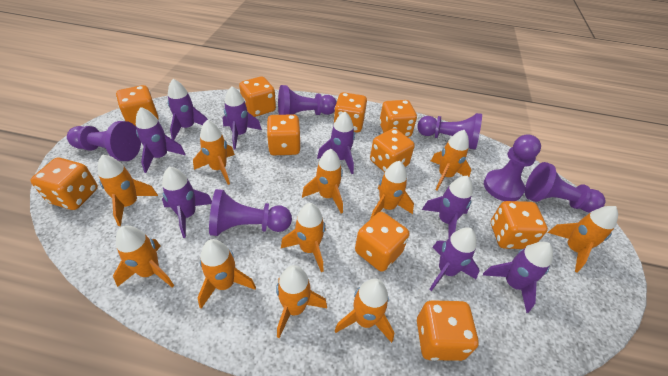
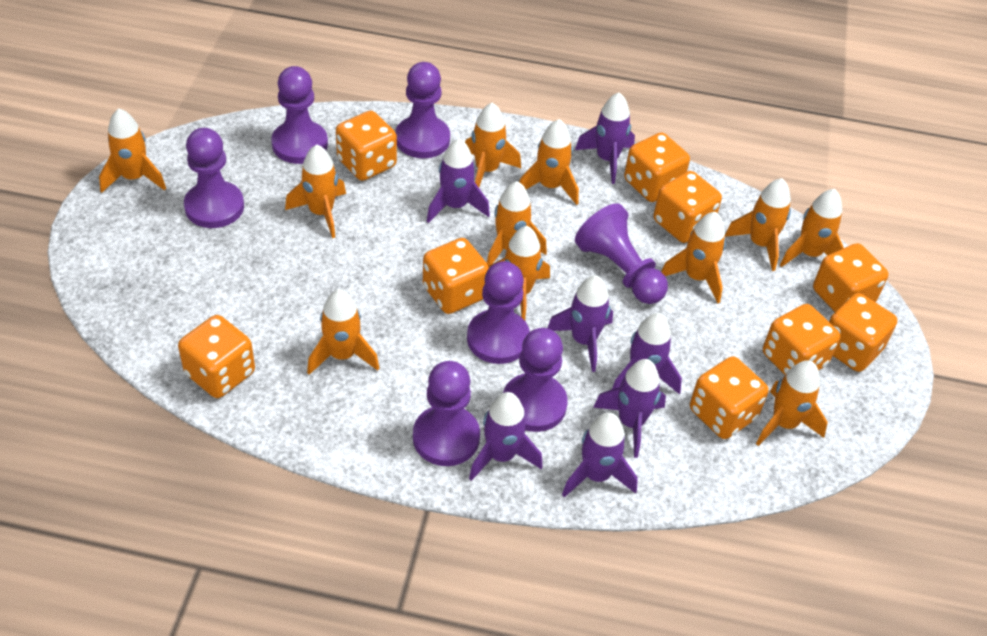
orange dice: 10 -> 9
purple pawn: 6 -> 7
purple rocket: 8 -> 7

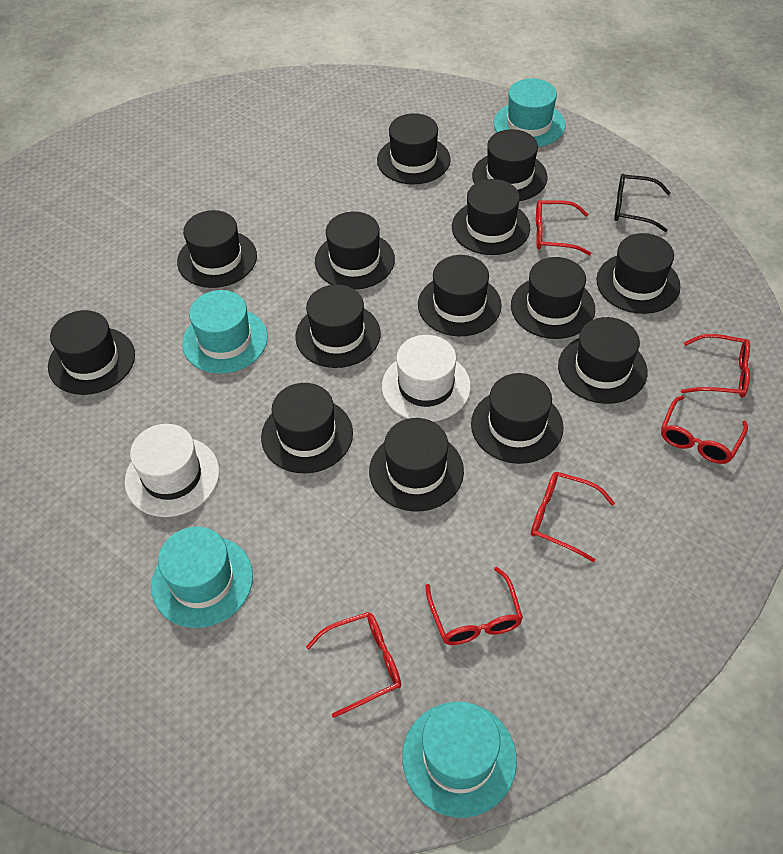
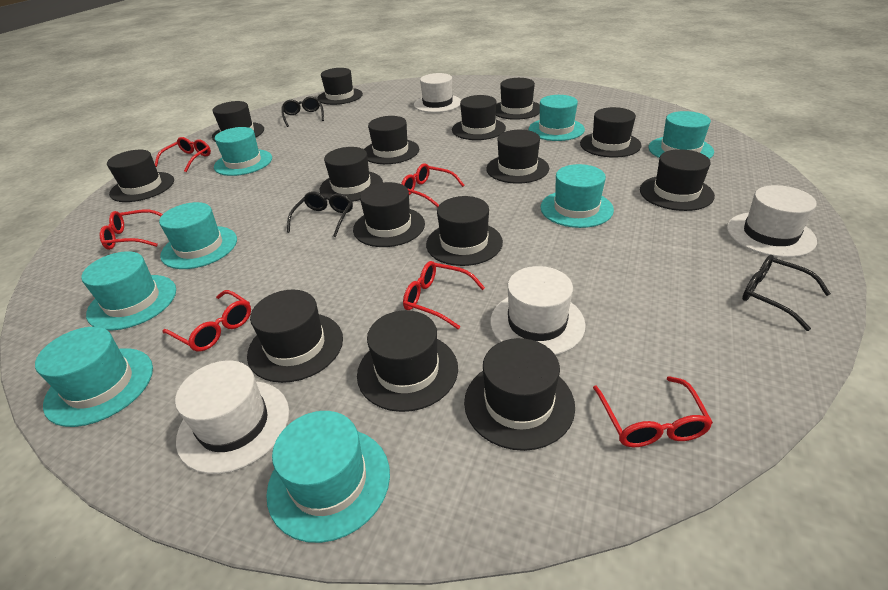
black glasses: 1 -> 3
black hat: 14 -> 15
turquoise hat: 4 -> 8
white hat: 2 -> 4

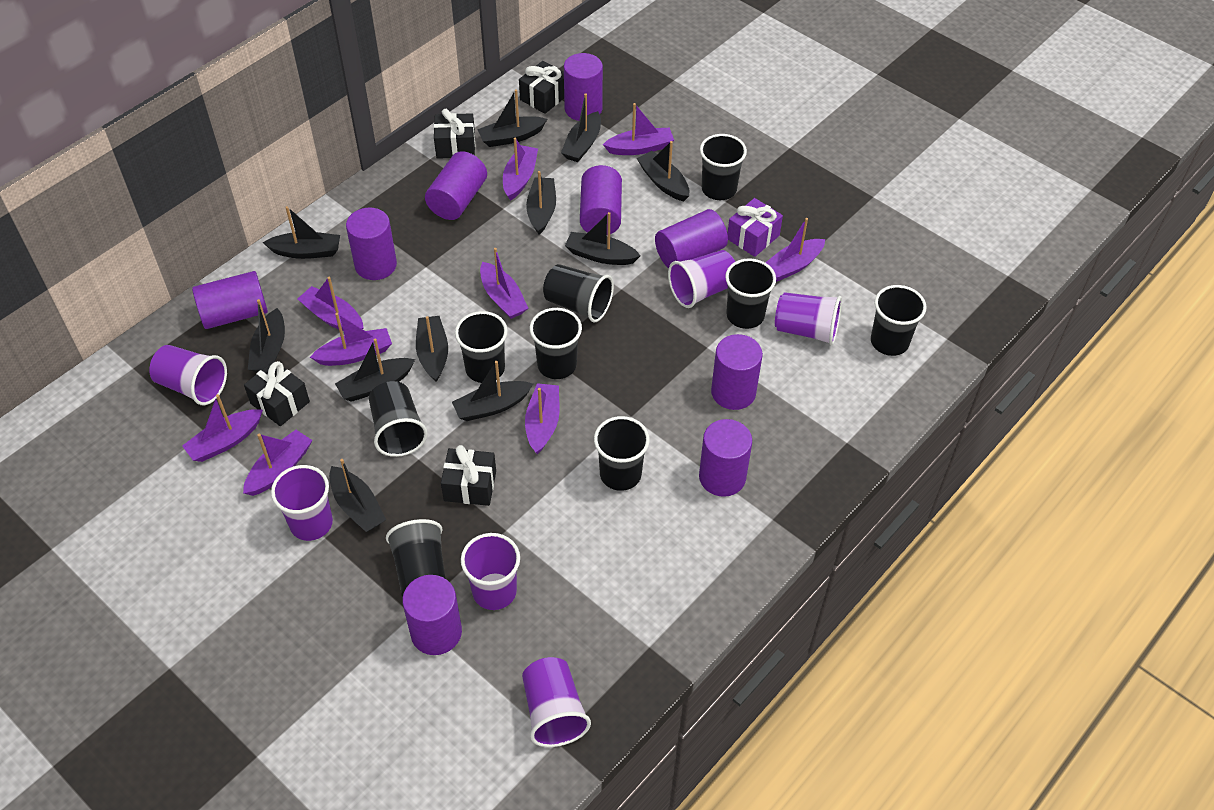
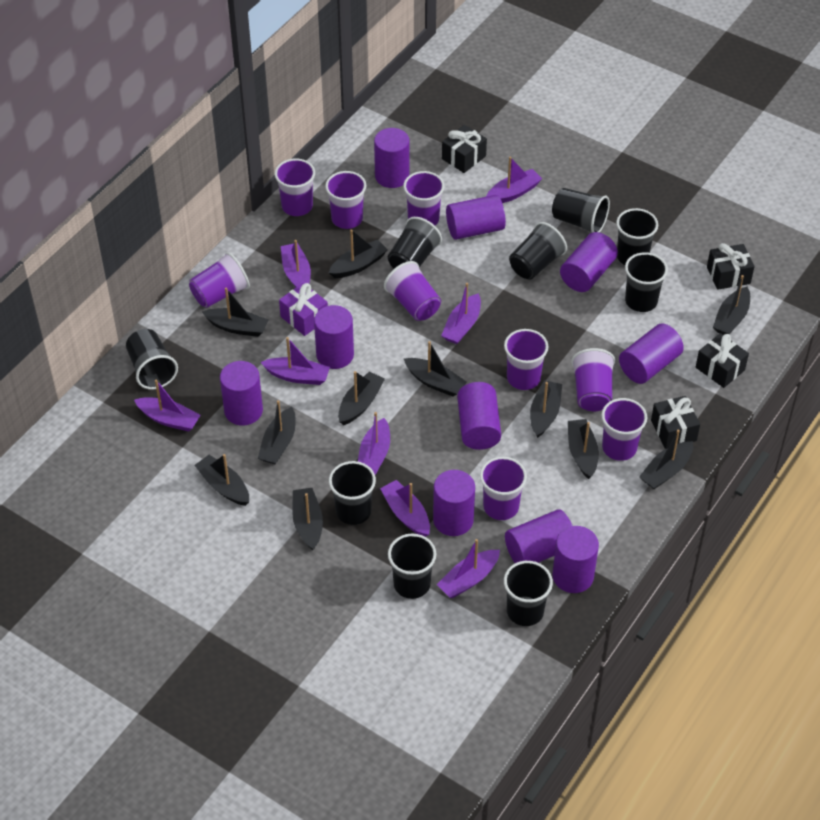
purple boat: 9 -> 8
purple cup: 6 -> 9
purple cylinder: 9 -> 10

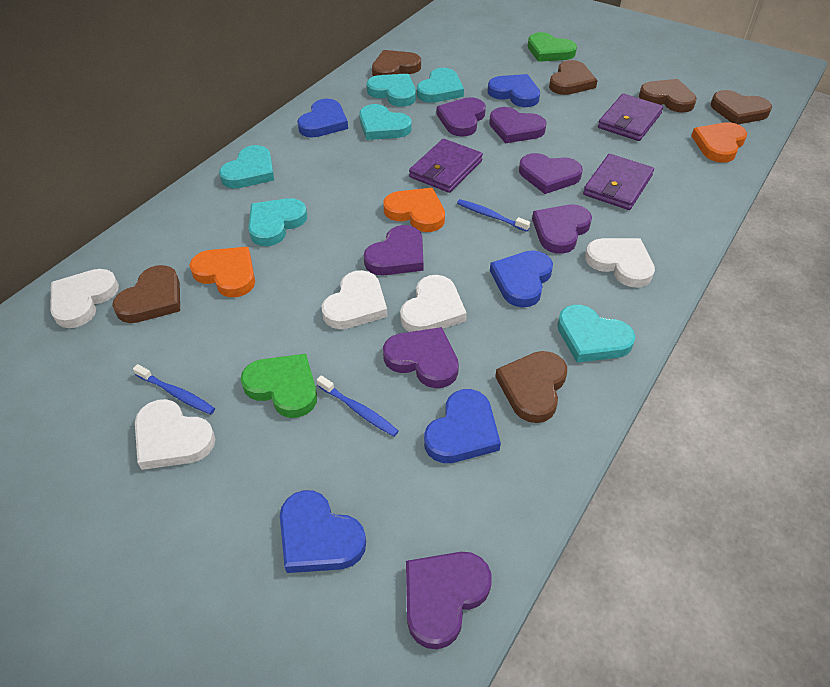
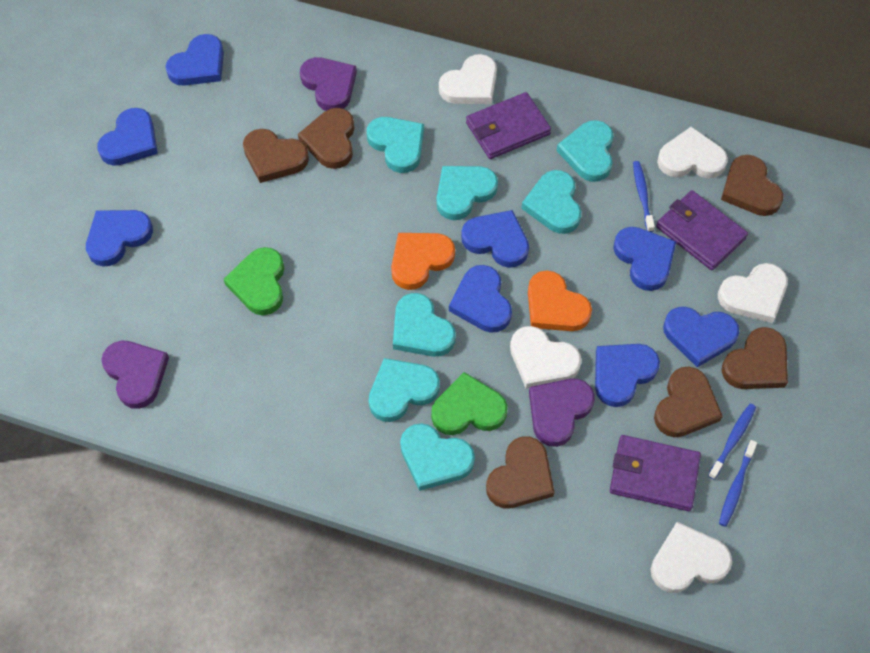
blue heart: 5 -> 8
orange heart: 3 -> 2
purple heart: 7 -> 3
turquoise heart: 6 -> 7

- - -

**Task requirements**
Show every line of the data in which the word "heart" appears.

**Output for this exercise**
blue heart: 5 -> 8
orange heart: 3 -> 2
purple heart: 7 -> 3
turquoise heart: 6 -> 7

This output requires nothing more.